__What this task involves__:
A faithful transcription is wanted of the lines from the top of the material through the line that holds "old: orange mug", both ends included, leaving out the pictures.

+++ Data records +++

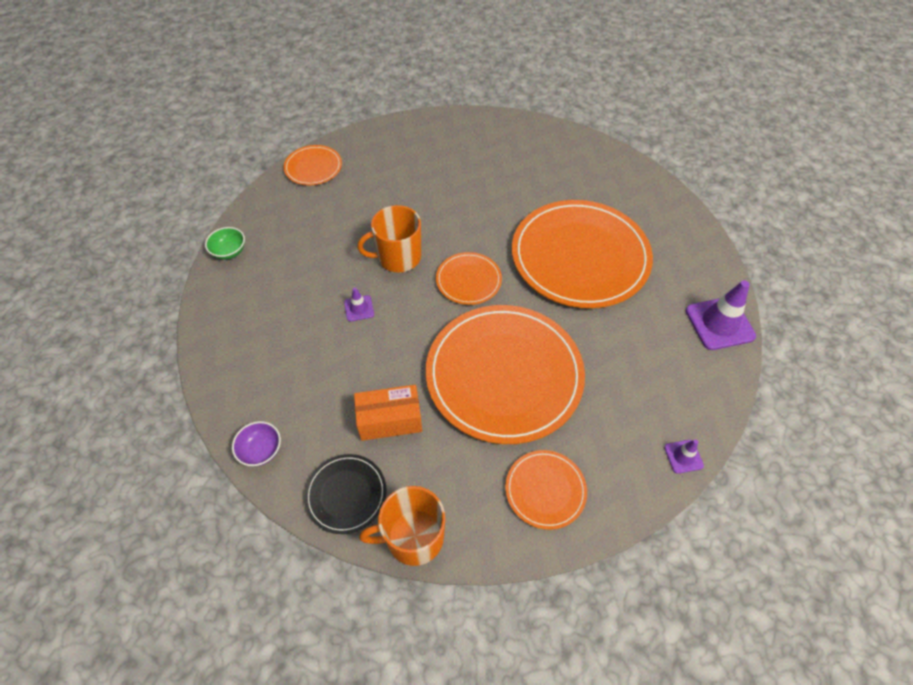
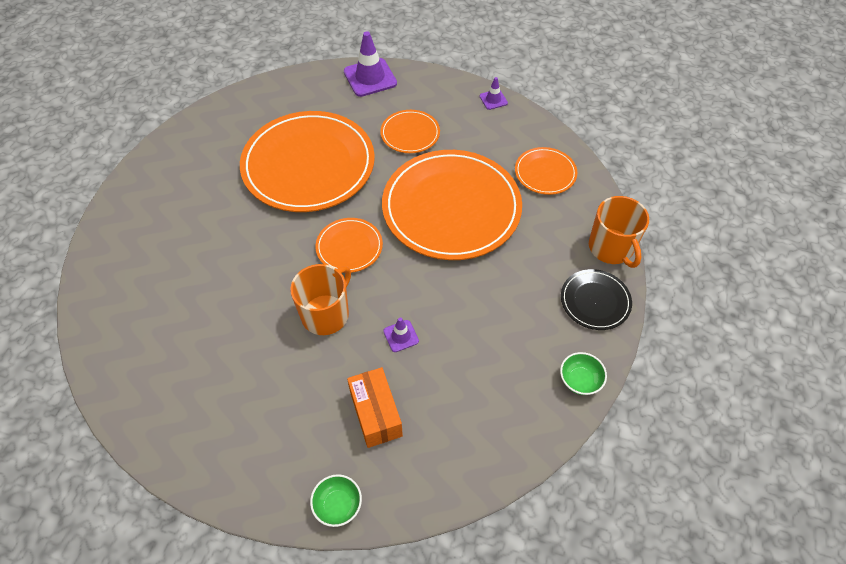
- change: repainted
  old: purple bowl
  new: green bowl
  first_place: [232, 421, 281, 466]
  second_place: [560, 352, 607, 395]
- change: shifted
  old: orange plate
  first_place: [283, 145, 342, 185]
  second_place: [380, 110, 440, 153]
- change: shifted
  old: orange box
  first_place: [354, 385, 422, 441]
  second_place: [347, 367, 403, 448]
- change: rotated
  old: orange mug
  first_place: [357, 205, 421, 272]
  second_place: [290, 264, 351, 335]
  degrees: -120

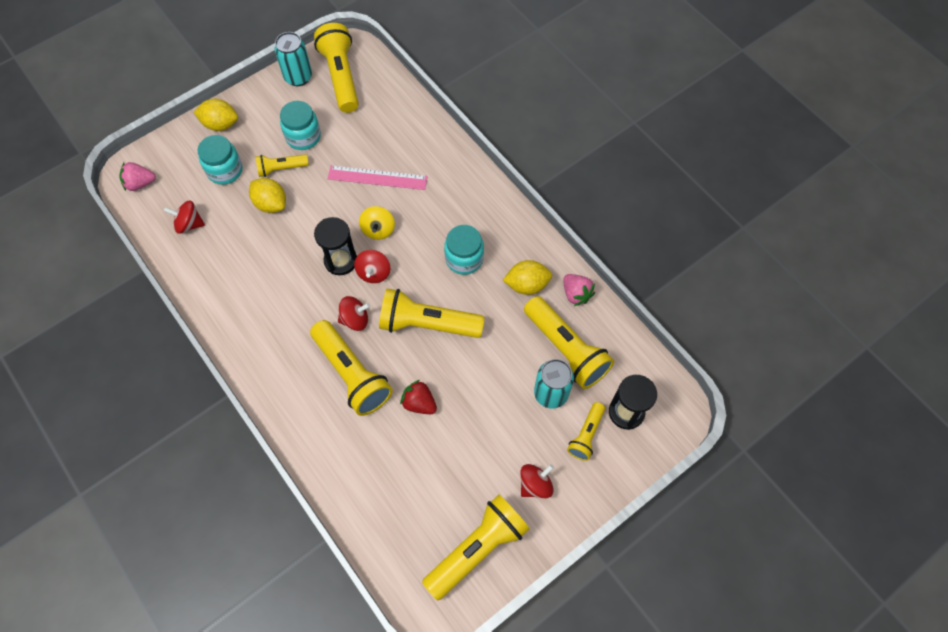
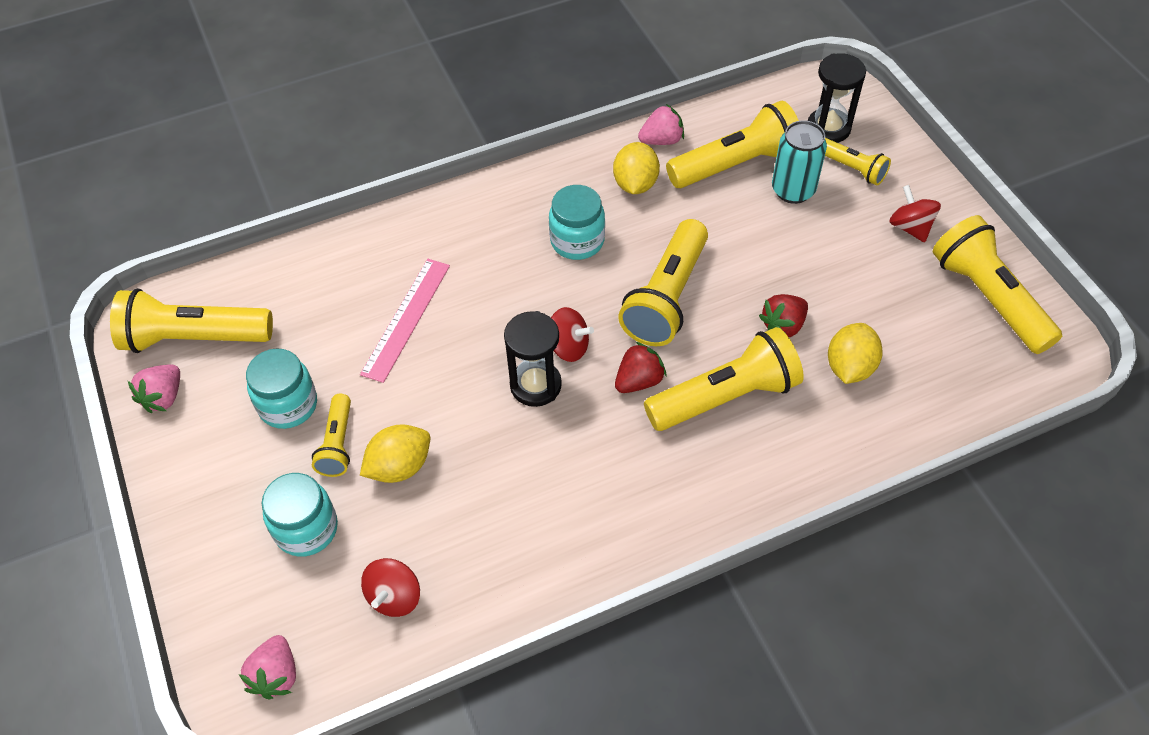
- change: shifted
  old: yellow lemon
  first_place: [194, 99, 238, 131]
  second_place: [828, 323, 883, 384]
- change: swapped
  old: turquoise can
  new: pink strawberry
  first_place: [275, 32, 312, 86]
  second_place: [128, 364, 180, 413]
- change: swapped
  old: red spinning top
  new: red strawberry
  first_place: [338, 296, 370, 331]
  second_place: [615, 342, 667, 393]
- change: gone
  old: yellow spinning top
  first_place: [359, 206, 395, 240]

+++

__Answer section__:
- change: repainted
  old: purple bowl
  new: green bowl
  first_place: [232, 421, 281, 466]
  second_place: [560, 352, 607, 395]
- change: shifted
  old: orange plate
  first_place: [283, 145, 342, 185]
  second_place: [380, 110, 440, 153]
- change: shifted
  old: orange box
  first_place: [354, 385, 422, 441]
  second_place: [347, 367, 403, 448]
- change: rotated
  old: orange mug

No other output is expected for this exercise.